## Input records
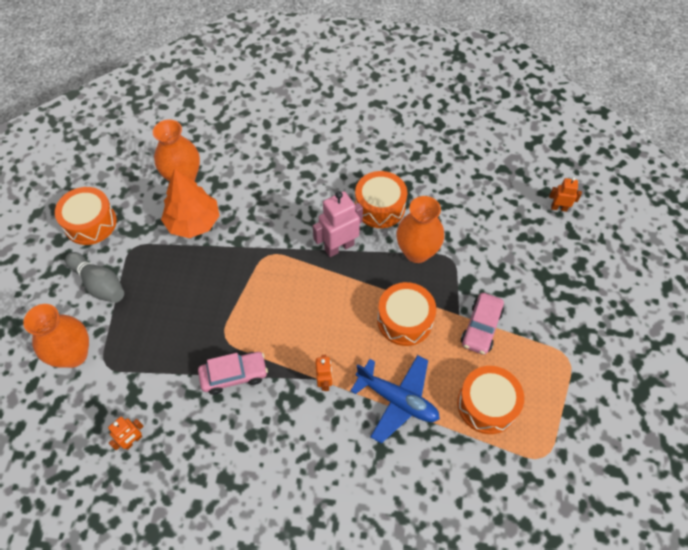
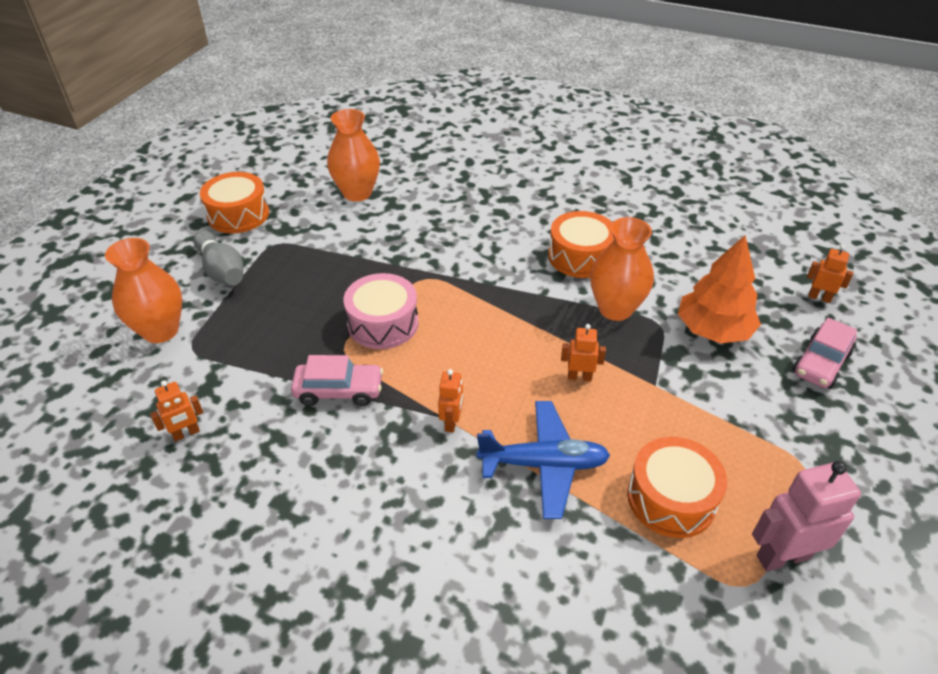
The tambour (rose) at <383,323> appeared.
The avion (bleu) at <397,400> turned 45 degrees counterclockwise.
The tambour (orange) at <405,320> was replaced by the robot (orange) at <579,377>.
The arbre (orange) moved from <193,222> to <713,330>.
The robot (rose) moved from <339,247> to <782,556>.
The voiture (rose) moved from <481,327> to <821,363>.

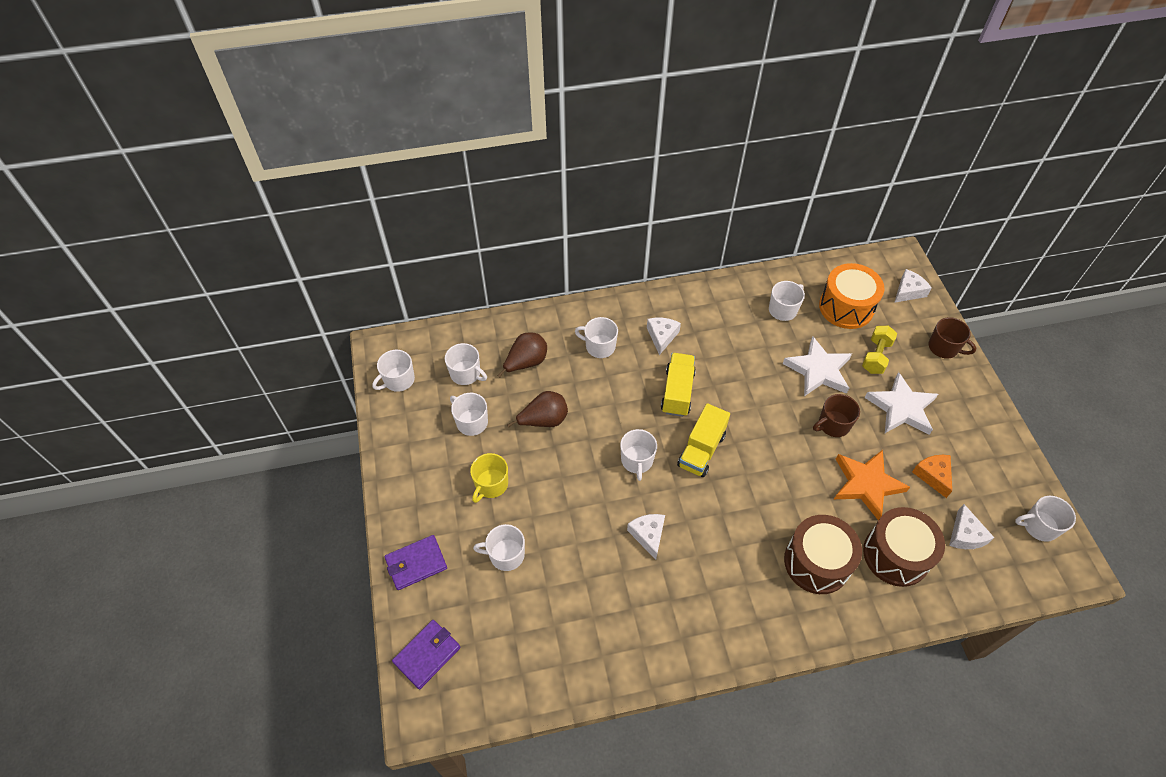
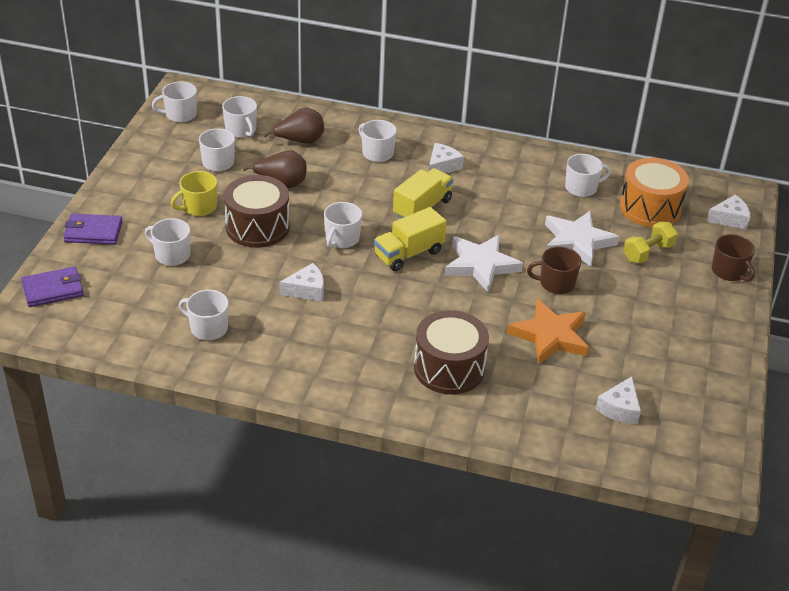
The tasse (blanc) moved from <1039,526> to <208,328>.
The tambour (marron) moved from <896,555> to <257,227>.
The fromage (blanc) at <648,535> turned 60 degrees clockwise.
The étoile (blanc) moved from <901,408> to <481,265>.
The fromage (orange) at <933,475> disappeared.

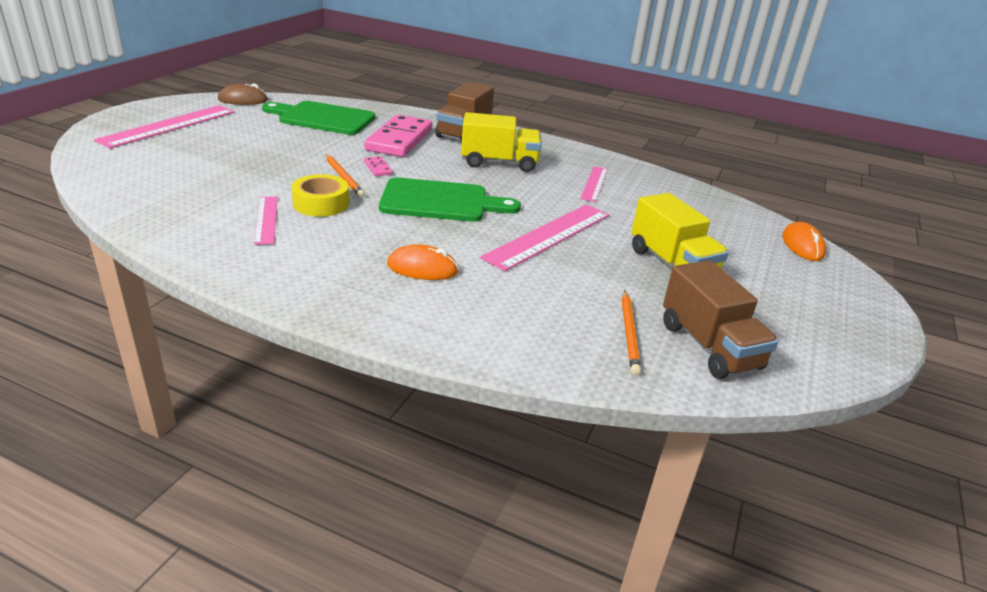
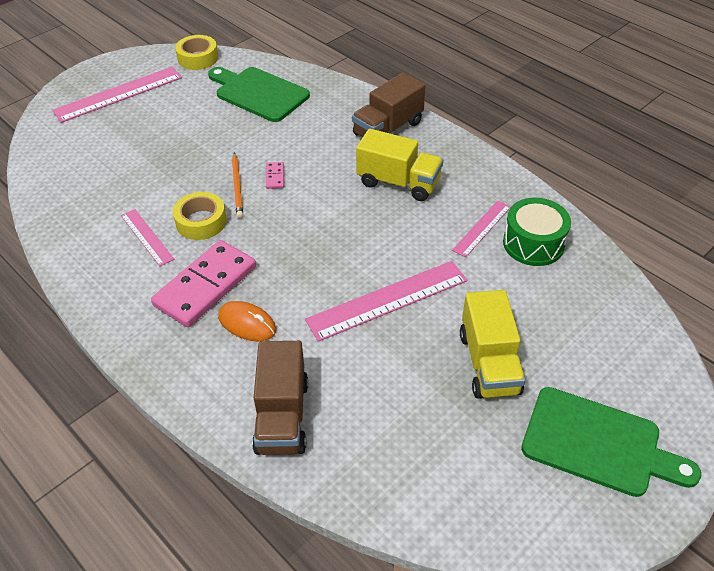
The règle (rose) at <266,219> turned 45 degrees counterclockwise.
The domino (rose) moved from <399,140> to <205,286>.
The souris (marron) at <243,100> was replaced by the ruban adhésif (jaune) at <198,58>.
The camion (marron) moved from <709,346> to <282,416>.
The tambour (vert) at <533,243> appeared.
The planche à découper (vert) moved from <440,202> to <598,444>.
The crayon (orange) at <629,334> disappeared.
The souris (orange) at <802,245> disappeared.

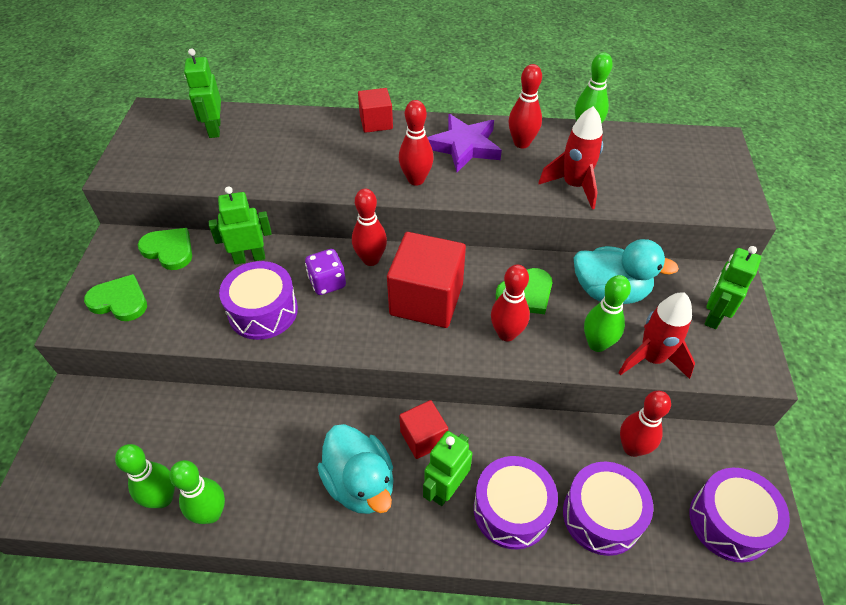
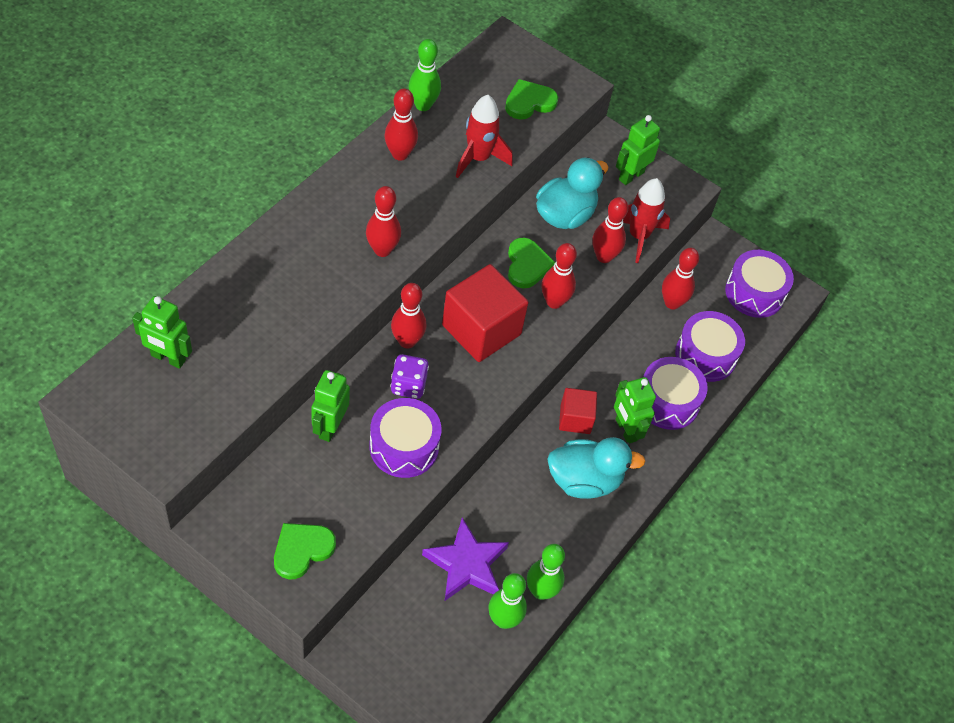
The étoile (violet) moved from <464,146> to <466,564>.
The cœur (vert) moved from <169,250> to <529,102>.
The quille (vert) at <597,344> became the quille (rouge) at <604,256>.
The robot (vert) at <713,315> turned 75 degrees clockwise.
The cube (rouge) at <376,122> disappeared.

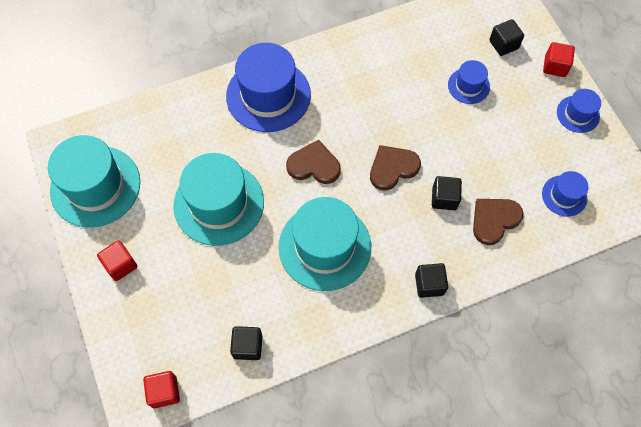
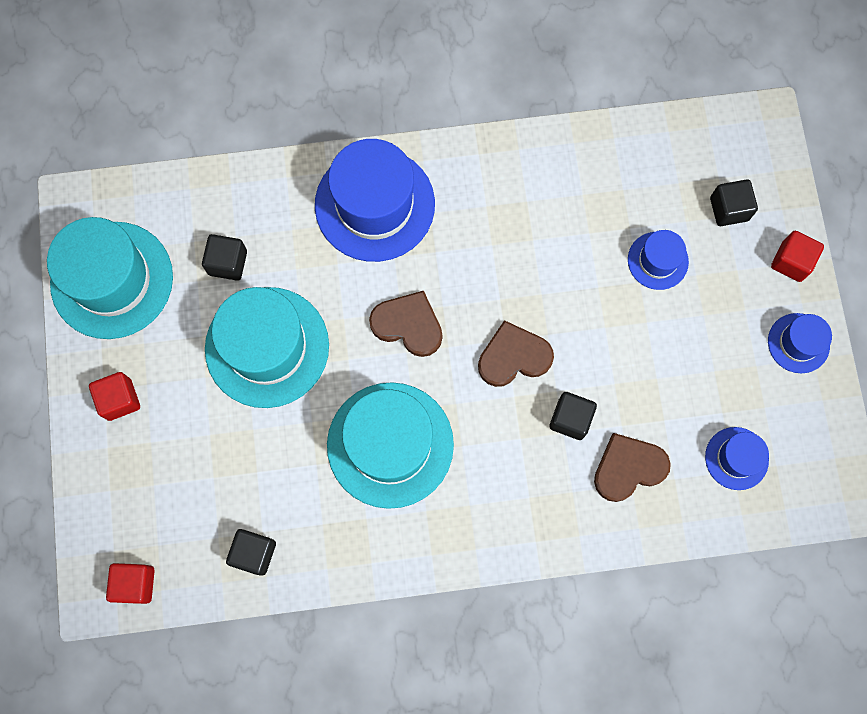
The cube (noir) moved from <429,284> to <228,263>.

## Required work
What is needed is the whole listing again, set down exactly, without its pictures.

## Result
The tambour (rose) at <383,323> appeared.
The avion (bleu) at <397,400> turned 45 degrees counterclockwise.
The tambour (orange) at <405,320> was replaced by the robot (orange) at <579,377>.
The arbre (orange) moved from <193,222> to <713,330>.
The robot (rose) moved from <339,247> to <782,556>.
The voiture (rose) moved from <481,327> to <821,363>.

The tasse (blanc) moved from <1039,526> to <208,328>.
The tambour (marron) moved from <896,555> to <257,227>.
The fromage (blanc) at <648,535> turned 60 degrees clockwise.
The étoile (blanc) moved from <901,408> to <481,265>.
The fromage (orange) at <933,475> disappeared.

The règle (rose) at <266,219> turned 45 degrees counterclockwise.
The domino (rose) moved from <399,140> to <205,286>.
The souris (marron) at <243,100> was replaced by the ruban adhésif (jaune) at <198,58>.
The camion (marron) moved from <709,346> to <282,416>.
The tambour (vert) at <533,243> appeared.
The planche à découper (vert) moved from <440,202> to <598,444>.
The crayon (orange) at <629,334> disappeared.
The souris (orange) at <802,245> disappeared.

The étoile (violet) moved from <464,146> to <466,564>.
The cœur (vert) moved from <169,250> to <529,102>.
The quille (vert) at <597,344> became the quille (rouge) at <604,256>.
The robot (vert) at <713,315> turned 75 degrees clockwise.
The cube (rouge) at <376,122> disappeared.

The cube (noir) moved from <429,284> to <228,263>.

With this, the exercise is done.